• **What the task asks**
Please repeat the line that has "blue brick A6" and all lines after it, exactly as they appear, through the end of the entries.

• **Given information**

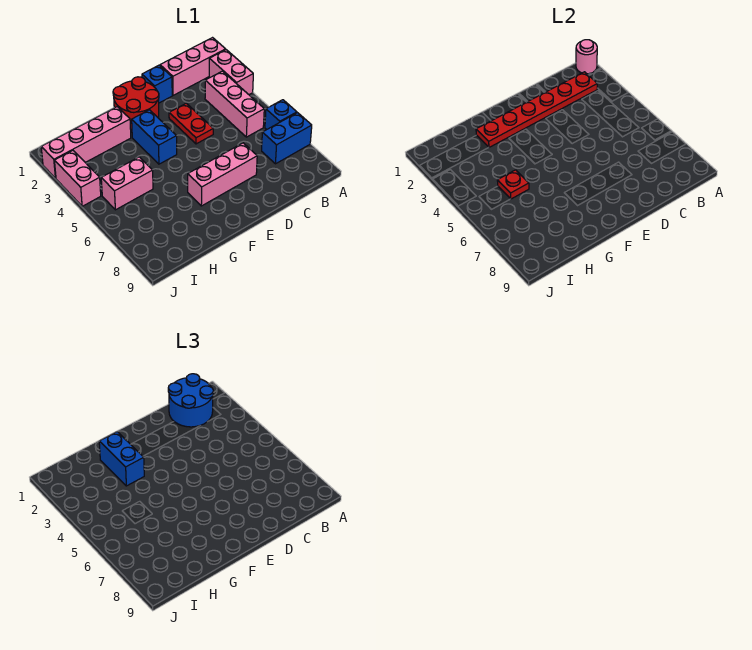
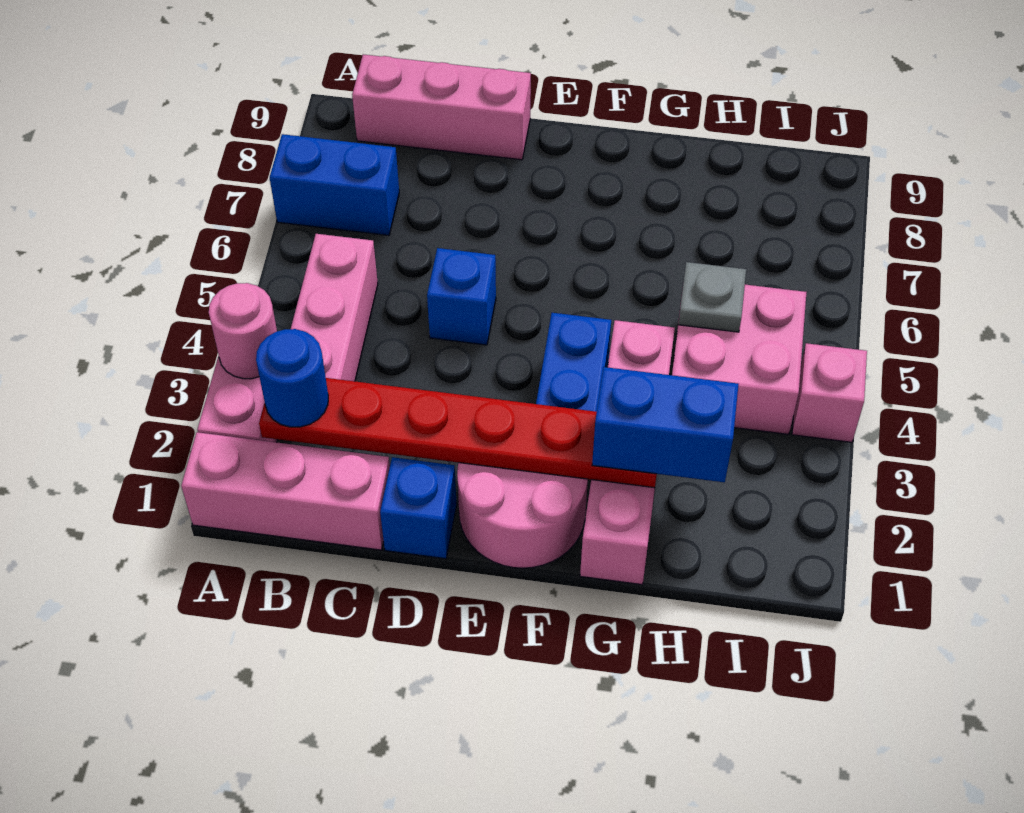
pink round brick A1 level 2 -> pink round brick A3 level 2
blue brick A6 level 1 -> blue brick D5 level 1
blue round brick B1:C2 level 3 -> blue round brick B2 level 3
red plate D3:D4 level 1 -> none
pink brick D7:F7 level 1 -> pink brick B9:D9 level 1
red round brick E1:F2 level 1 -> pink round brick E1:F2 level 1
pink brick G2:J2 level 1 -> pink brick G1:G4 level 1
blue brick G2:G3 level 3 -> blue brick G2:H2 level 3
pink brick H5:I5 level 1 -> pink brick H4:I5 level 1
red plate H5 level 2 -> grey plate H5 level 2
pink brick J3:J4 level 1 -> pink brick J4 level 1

• **Written solution**
blue brick A6 level 1 -> blue brick D5 level 1
blue round brick B1:C2 level 3 -> blue round brick B2 level 3
red plate D3:D4 level 1 -> none
pink brick D7:F7 level 1 -> pink brick B9:D9 level 1
red round brick E1:F2 level 1 -> pink round brick E1:F2 level 1
pink brick G2:J2 level 1 -> pink brick G1:G4 level 1
blue brick G2:G3 level 3 -> blue brick G2:H2 level 3
pink brick H5:I5 level 1 -> pink brick H4:I5 level 1
red plate H5 level 2 -> grey plate H5 level 2
pink brick J3:J4 level 1 -> pink brick J4 level 1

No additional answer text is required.